+++ Collected data
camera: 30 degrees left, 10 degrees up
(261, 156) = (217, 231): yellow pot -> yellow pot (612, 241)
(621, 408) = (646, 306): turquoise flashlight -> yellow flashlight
++++++
Problem to work on: Top to bottom, transcribe every line above exactly.

Your solution:
camera: 30 degrees left, 10 degrees up
(261, 156) = (217, 231): yellow pot -> yellow pot (612, 241)
(621, 408) = (646, 306): turquoise flashlight -> yellow flashlight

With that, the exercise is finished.